- What you are asked to do: Gather every line in the entries below that contains the string "upbow" and copy each of those lines in full.

□ □ □ □ □

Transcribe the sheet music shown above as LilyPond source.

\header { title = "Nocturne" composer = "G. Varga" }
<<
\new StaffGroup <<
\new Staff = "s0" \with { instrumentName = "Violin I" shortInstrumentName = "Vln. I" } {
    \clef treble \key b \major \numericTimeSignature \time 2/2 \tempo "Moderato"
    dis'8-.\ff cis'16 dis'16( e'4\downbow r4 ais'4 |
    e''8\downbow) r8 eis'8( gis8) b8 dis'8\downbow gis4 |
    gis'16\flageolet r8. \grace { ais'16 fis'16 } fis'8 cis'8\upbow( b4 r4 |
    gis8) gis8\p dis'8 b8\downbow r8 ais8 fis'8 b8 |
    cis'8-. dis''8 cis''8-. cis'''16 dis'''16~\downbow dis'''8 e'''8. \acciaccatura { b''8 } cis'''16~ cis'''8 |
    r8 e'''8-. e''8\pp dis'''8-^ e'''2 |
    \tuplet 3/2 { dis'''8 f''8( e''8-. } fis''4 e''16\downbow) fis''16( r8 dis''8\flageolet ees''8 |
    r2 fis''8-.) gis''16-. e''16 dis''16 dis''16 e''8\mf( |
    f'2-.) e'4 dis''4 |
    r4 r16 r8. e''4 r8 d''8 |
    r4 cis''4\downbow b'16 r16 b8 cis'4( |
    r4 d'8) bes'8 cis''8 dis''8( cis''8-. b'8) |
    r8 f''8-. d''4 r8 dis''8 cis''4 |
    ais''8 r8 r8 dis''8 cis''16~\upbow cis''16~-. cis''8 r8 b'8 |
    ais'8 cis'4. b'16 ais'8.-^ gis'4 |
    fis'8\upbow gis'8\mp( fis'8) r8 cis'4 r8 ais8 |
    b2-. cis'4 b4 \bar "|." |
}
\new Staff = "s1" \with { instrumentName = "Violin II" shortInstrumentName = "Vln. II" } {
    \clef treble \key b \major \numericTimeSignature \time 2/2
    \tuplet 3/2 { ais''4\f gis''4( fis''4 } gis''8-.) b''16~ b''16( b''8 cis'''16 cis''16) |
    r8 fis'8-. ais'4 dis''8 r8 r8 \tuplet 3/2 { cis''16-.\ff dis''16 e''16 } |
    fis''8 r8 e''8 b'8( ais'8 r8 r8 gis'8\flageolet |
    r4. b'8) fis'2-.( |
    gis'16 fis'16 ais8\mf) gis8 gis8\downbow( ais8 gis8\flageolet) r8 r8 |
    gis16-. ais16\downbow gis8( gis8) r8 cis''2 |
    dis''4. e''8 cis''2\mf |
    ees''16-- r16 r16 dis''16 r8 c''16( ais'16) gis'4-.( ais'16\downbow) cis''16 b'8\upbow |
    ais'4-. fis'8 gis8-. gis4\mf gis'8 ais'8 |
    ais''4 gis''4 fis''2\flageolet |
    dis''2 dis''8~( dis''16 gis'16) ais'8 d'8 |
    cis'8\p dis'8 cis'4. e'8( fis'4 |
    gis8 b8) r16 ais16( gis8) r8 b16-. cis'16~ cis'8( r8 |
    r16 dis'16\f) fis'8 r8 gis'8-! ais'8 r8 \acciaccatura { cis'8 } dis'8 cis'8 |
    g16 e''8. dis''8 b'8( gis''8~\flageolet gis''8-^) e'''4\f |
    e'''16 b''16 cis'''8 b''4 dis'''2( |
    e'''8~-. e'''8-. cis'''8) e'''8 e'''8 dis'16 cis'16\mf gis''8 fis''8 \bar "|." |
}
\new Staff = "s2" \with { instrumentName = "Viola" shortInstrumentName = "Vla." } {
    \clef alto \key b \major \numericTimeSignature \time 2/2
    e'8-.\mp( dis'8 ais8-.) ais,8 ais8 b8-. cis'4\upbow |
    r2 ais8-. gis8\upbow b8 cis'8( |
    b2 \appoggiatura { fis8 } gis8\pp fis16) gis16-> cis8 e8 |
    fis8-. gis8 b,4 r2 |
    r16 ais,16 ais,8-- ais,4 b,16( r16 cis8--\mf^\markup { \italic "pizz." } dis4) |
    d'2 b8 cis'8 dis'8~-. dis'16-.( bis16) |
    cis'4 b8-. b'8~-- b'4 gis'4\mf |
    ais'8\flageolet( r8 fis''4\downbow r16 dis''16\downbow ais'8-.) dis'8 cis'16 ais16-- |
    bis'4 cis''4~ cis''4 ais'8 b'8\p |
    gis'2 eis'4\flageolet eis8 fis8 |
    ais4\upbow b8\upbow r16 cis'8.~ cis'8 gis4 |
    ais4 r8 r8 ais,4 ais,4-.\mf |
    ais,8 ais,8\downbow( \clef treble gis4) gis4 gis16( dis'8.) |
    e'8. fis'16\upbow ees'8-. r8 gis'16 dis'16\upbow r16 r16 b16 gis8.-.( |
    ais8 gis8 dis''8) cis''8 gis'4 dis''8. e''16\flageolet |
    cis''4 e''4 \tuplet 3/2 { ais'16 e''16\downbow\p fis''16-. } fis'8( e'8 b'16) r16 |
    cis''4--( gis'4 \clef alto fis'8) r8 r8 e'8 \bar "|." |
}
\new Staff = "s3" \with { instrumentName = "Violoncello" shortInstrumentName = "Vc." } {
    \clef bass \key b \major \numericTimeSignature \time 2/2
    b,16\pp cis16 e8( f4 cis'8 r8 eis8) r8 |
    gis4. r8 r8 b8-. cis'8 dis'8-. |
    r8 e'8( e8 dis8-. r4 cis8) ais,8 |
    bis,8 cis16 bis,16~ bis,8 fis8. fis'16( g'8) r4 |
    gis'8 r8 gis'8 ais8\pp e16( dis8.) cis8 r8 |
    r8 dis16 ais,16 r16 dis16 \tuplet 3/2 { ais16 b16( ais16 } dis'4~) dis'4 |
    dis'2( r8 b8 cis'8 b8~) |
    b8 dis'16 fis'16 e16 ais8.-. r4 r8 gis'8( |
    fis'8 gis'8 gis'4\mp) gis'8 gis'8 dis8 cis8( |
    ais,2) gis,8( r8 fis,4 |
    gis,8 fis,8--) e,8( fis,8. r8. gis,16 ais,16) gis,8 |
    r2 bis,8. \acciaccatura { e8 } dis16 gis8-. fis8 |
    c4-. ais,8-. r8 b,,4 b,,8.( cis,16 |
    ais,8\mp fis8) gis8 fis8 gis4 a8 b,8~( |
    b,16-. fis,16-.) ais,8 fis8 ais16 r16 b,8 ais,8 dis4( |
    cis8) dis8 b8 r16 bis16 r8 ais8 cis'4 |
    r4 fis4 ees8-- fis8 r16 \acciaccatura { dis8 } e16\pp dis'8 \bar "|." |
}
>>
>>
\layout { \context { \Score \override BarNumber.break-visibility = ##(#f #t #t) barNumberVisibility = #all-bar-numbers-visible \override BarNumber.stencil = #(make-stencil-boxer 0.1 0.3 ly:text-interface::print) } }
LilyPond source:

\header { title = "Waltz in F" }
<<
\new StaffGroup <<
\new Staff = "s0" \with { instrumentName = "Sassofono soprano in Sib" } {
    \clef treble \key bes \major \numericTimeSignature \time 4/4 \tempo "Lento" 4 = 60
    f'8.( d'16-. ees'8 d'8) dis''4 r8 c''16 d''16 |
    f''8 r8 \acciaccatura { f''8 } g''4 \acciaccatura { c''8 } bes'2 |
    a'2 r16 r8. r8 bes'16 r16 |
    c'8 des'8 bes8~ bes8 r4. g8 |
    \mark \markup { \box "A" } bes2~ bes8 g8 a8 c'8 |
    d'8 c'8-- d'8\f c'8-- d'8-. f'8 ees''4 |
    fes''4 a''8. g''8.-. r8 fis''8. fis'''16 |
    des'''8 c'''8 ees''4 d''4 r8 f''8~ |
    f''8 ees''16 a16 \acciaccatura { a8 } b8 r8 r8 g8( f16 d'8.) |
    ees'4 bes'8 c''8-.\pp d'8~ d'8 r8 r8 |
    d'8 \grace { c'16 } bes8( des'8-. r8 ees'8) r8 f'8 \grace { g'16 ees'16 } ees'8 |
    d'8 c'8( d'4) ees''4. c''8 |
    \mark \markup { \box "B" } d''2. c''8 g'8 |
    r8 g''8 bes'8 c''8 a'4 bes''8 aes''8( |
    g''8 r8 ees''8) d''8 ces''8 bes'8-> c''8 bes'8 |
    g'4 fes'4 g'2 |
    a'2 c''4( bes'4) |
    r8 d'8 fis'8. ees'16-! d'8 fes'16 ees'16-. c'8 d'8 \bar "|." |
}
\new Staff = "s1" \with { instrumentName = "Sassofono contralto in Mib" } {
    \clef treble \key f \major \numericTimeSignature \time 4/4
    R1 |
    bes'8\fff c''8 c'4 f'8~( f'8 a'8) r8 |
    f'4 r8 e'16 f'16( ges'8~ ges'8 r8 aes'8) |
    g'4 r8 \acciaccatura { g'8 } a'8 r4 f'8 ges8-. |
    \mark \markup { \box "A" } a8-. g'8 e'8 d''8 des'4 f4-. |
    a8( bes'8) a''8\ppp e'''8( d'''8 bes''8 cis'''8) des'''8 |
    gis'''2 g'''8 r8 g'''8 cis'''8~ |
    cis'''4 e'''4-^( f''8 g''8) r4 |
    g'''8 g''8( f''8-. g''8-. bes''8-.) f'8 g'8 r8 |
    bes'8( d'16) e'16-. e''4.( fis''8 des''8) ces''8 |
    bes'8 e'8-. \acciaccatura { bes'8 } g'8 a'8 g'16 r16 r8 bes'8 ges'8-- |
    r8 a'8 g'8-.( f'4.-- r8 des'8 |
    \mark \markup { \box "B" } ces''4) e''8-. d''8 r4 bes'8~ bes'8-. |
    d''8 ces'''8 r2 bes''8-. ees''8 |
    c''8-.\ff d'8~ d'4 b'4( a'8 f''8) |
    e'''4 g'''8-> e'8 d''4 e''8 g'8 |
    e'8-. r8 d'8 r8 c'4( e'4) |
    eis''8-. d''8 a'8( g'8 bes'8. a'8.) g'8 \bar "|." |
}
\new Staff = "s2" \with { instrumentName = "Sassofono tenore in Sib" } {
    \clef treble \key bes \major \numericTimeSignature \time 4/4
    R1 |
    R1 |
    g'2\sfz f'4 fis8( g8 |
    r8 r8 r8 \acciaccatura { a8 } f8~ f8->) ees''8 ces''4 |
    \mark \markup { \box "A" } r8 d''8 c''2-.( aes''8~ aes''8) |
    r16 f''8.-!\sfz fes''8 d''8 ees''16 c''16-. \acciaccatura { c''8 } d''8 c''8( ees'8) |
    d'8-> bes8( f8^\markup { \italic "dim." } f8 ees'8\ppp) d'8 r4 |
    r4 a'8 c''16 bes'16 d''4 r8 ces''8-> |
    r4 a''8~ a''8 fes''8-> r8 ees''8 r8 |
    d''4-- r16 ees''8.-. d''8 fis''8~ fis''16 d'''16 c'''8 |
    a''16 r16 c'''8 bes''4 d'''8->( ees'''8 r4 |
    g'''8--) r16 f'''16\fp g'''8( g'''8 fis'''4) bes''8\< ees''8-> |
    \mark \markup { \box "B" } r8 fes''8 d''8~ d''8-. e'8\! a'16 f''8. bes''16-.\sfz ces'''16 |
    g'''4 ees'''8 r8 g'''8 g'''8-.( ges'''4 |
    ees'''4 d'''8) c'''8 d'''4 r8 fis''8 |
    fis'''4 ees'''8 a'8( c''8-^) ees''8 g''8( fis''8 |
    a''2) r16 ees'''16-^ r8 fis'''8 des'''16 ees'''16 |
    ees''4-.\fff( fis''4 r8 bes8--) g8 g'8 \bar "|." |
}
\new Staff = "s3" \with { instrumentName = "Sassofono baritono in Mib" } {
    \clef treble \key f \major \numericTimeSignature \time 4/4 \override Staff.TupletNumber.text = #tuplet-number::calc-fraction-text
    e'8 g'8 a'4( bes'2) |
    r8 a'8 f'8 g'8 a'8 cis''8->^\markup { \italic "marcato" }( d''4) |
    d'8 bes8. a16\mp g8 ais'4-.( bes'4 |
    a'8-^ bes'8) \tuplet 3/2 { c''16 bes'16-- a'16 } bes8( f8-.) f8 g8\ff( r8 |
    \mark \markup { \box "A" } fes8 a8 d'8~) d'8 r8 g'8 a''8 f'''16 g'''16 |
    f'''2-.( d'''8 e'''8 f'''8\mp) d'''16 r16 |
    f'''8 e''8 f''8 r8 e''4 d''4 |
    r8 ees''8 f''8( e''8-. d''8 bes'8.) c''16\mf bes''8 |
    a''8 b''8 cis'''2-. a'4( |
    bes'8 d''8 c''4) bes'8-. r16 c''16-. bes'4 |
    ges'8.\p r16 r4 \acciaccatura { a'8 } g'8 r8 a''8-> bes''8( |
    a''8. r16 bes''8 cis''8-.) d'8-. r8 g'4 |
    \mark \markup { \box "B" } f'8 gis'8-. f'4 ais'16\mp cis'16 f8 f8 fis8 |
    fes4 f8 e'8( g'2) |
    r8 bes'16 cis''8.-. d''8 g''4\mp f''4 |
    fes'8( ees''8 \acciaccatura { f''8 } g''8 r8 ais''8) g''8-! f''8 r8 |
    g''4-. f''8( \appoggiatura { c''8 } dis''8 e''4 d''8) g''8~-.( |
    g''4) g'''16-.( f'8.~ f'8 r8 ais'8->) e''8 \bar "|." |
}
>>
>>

□ □ □ □ □

- The result:
    gis'16\flageolet r8. \grace { ais'16 fis'16 } fis'8 cis'8\upbow( b4 r4 |
    ais''8 r8 r8 dis''8 cis''16~\upbow cis''16~-. cis''8 r8 b'8 |
    fis'8\upbow gis'8\mp( fis'8) r8 cis'4 r8 ais8 |
    ees''16-- r16 r16 dis''16 r8 c''16( ais'16) gis'4-.( ais'16\downbow) cis''16 b'8\upbow |
    e'8-.\mp( dis'8 ais8-.) ais,8 ais8 b8-. cis'4\upbow |
    r2 ais8-. gis8\upbow b8 cis'8( |
    ais4\upbow b8\upbow r16 cis'8.~ cis'8 gis4 |
    e'8. fis'16\upbow ees'8-. r8 gis'16 dis'16\upbow r16 r16 b16 gis8.-.( |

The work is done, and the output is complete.